Your task: Set down the entries once more exactly as they were written.

=== Records for the task ===

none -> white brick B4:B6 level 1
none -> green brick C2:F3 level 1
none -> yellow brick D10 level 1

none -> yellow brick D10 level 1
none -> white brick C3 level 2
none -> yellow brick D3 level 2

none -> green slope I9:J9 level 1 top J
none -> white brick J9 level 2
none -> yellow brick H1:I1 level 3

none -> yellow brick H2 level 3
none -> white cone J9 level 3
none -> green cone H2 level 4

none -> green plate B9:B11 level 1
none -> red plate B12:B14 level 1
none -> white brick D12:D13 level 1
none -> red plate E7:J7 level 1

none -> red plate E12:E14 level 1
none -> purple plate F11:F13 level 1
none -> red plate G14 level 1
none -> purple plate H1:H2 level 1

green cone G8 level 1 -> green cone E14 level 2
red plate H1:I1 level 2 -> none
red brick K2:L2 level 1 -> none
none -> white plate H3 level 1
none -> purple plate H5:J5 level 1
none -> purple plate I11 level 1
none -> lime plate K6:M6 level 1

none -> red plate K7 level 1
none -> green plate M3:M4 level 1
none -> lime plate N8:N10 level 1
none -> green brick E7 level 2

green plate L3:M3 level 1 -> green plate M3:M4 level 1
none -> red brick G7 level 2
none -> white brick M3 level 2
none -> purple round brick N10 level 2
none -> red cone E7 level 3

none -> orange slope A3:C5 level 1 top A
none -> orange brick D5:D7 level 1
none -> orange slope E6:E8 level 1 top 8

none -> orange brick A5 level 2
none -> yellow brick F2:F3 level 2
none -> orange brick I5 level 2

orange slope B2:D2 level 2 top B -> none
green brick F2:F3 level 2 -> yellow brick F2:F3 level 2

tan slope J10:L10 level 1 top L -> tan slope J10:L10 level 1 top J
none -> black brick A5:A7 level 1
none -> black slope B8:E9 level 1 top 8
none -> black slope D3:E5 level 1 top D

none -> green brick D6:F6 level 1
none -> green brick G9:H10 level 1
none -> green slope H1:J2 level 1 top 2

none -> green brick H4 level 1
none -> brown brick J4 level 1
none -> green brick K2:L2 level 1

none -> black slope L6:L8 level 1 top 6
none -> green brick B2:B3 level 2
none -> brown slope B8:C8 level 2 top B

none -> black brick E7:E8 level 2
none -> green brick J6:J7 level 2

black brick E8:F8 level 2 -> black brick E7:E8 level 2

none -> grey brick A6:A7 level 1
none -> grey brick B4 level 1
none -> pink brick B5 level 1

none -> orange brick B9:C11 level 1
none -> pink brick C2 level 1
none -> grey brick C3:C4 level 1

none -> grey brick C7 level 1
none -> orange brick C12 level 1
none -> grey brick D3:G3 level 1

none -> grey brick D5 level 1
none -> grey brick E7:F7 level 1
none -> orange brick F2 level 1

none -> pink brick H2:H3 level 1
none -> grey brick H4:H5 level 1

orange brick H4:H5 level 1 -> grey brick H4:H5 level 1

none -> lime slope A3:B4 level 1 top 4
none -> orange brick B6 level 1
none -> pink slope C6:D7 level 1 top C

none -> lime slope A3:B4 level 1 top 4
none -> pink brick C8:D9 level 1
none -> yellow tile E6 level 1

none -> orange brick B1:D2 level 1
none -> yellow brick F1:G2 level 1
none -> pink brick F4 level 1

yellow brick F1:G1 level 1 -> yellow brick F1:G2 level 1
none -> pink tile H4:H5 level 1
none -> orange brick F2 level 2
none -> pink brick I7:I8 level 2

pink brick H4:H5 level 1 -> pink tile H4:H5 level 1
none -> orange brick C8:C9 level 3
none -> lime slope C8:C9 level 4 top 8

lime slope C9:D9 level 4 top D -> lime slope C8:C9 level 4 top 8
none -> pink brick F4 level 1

===

Answer for this exercise:
none -> white brick B4:B6 level 1
none -> green brick C2:F3 level 1
none -> yellow brick D10 level 1

none -> yellow brick D10 level 1
none -> white brick C3 level 2
none -> yellow brick D3 level 2

none -> green slope I9:J9 level 1 top J
none -> white brick J9 level 2
none -> yellow brick H1:I1 level 3

none -> yellow brick H2 level 3
none -> white cone J9 level 3
none -> green cone H2 level 4

none -> green plate B9:B11 level 1
none -> red plate B12:B14 level 1
none -> white brick D12:D13 level 1
none -> red plate E7:J7 level 1

none -> red plate E12:E14 level 1
none -> purple plate F11:F13 level 1
none -> red plate G14 level 1
none -> purple plate H1:H2 level 1

green cone G8 level 1 -> green cone E14 level 2
red plate H1:I1 level 2 -> none
red brick K2:L2 level 1 -> none
none -> white plate H3 level 1
none -> purple plate H5:J5 level 1
none -> purple plate I11 level 1
none -> lime plate K6:M6 level 1

none -> red plate K7 level 1
none -> green plate M3:M4 level 1
none -> lime plate N8:N10 level 1
none -> green brick E7 level 2

green plate L3:M3 level 1 -> green plate M3:M4 level 1
none -> red brick G7 level 2
none -> white brick M3 level 2
none -> purple round brick N10 level 2
none -> red cone E7 level 3

none -> orange slope A3:C5 level 1 top A
none -> orange brick D5:D7 level 1
none -> orange slope E6:E8 level 1 top 8

none -> orange brick A5 level 2
none -> yellow brick F2:F3 level 2
none -> orange brick I5 level 2

orange slope B2:D2 level 2 top B -> none
green brick F2:F3 level 2 -> yellow brick F2:F3 level 2

tan slope J10:L10 level 1 top L -> tan slope J10:L10 level 1 top J
none -> black brick A5:A7 level 1
none -> black slope B8:E9 level 1 top 8
none -> black slope D3:E5 level 1 top D

none -> green brick D6:F6 level 1
none -> green brick G9:H10 level 1
none -> green slope H1:J2 level 1 top 2

none -> green brick H4 level 1
none -> brown brick J4 level 1
none -> green brick K2:L2 level 1

none -> black slope L6:L8 level 1 top 6
none -> green brick B2:B3 level 2
none -> brown slope B8:C8 level 2 top B

none -> black brick E7:E8 level 2
none -> green brick J6:J7 level 2

black brick E8:F8 level 2 -> black brick E7:E8 level 2

none -> grey brick A6:A7 level 1
none -> grey brick B4 level 1
none -> pink brick B5 level 1

none -> orange brick B9:C11 level 1
none -> pink brick C2 level 1
none -> grey brick C3:C4 level 1

none -> grey brick C7 level 1
none -> orange brick C12 level 1
none -> grey brick D3:G3 level 1

none -> grey brick D5 level 1
none -> grey brick E7:F7 level 1
none -> orange brick F2 level 1

none -> pink brick H2:H3 level 1
none -> grey brick H4:H5 level 1

orange brick H4:H5 level 1 -> grey brick H4:H5 level 1

none -> lime slope A3:B4 level 1 top 4
none -> orange brick B6 level 1
none -> pink slope C6:D7 level 1 top C

none -> lime slope A3:B4 level 1 top 4
none -> pink brick C8:D9 level 1
none -> yellow tile E6 level 1

none -> orange brick B1:D2 level 1
none -> yellow brick F1:G2 level 1
none -> pink brick F4 level 1

yellow brick F1:G1 level 1 -> yellow brick F1:G2 level 1
none -> pink tile H4:H5 level 1
none -> orange brick F2 level 2
none -> pink brick I7:I8 level 2

pink brick H4:H5 level 1 -> pink tile H4:H5 level 1
none -> orange brick C8:C9 level 3
none -> lime slope C8:C9 level 4 top 8

lime slope C9:D9 level 4 top D -> lime slope C8:C9 level 4 top 8
none -> pink brick F4 level 1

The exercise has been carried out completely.